Before-and-after object listings
==*==

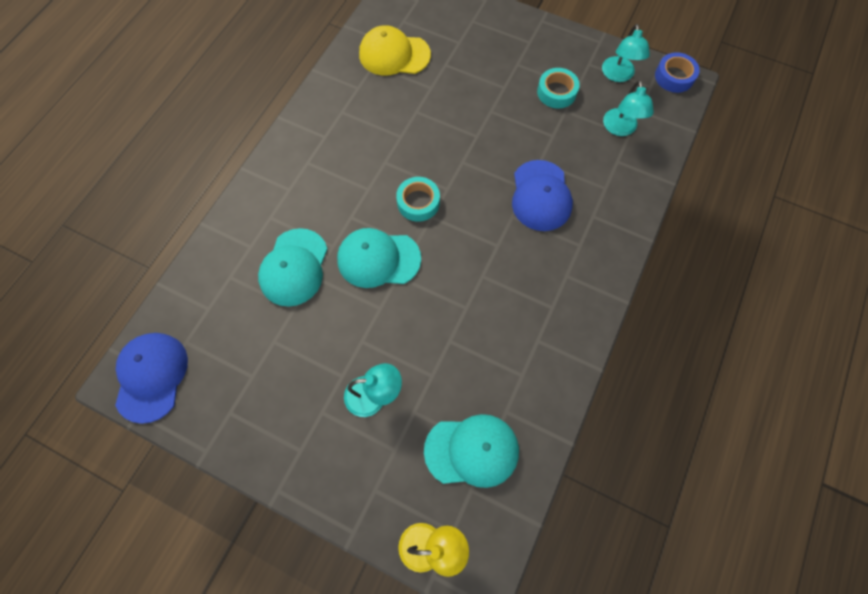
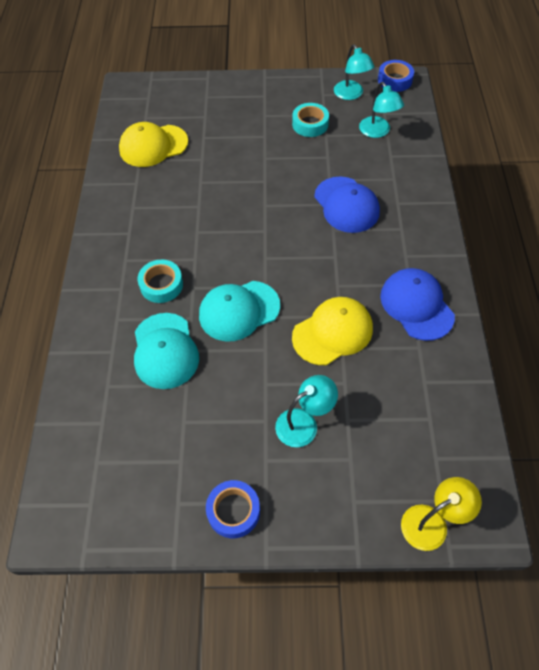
camera: 25 degrees left, 10 degrees down
(151, 376) = (79, 509): blue cap -> blue cap (416, 305)
(270, 444) = (233, 511): none -> blue tape
(418, 202) = (246, 251): turquoise tape -> turquoise tape (161, 285)
(450, 321) = (332, 332): none -> yellow cap
(472, 450) = (416, 426): turquoise cap -> none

==*==

__Exercise goal__
Set the data above down again exactly as given, with no pictures.

__Finished task__
camera: 25 degrees left, 10 degrees down
(151, 376) = (79, 509): blue cap -> blue cap (416, 305)
(270, 444) = (233, 511): none -> blue tape
(418, 202) = (246, 251): turquoise tape -> turquoise tape (161, 285)
(450, 321) = (332, 332): none -> yellow cap
(472, 450) = (416, 426): turquoise cap -> none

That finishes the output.